Retype the data below exactly, skipping pictures.

* **Information provided**:
------------------------------------------------------------
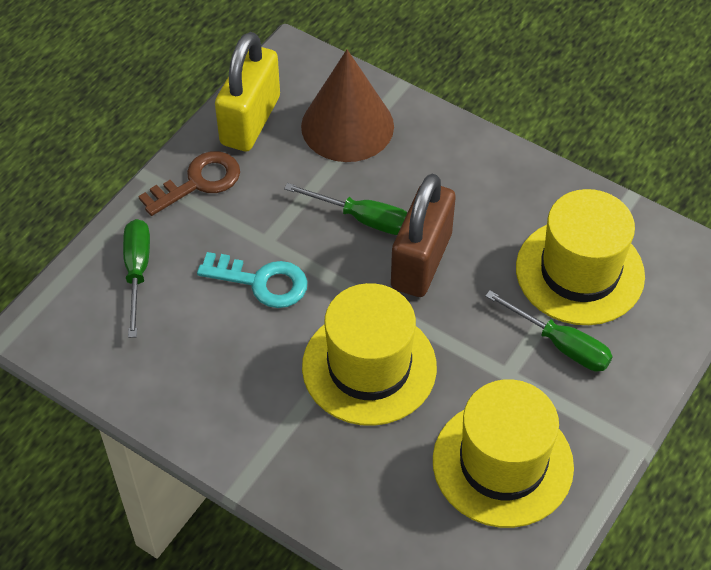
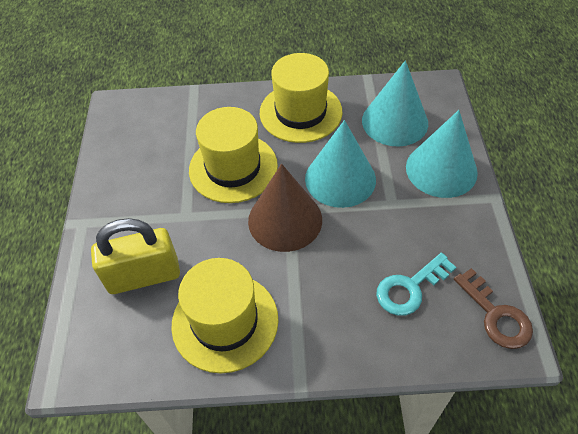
brown padlock: 1 -> 0
green screwdriver: 3 -> 0
turquoise cone: 0 -> 3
------------------------------------------------------------
* **Solution to the problem**:
brown padlock: 1 -> 0
green screwdriver: 3 -> 0
turquoise cone: 0 -> 3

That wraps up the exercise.